* **Stored data**
--- START ---
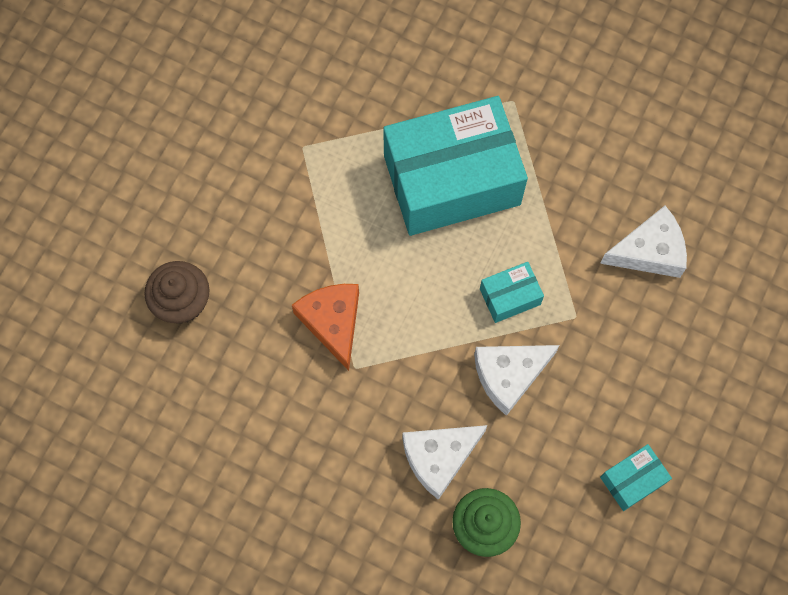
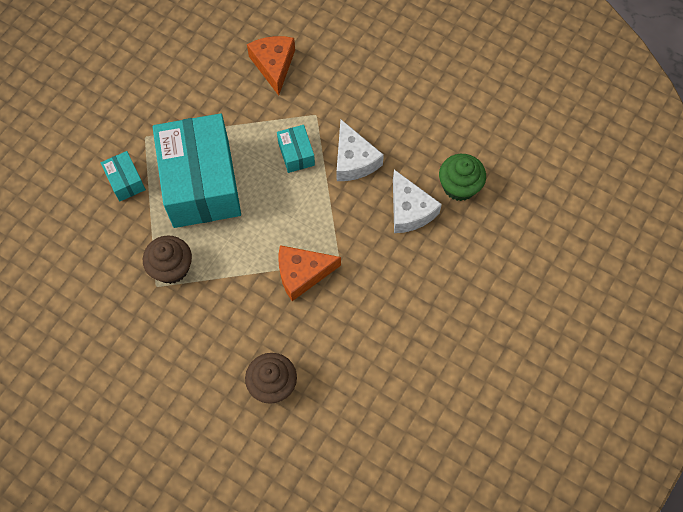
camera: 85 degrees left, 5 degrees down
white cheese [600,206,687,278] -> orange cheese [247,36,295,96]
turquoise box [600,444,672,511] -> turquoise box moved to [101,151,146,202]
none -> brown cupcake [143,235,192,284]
--- END ---
* **Task statement**
Copy the listing exactly. No images belong in the copy.

* **Answer space**
camera: 85 degrees left, 5 degrees down
white cheese [600,206,687,278] -> orange cheese [247,36,295,96]
turquoise box [600,444,672,511] -> turquoise box moved to [101,151,146,202]
none -> brown cupcake [143,235,192,284]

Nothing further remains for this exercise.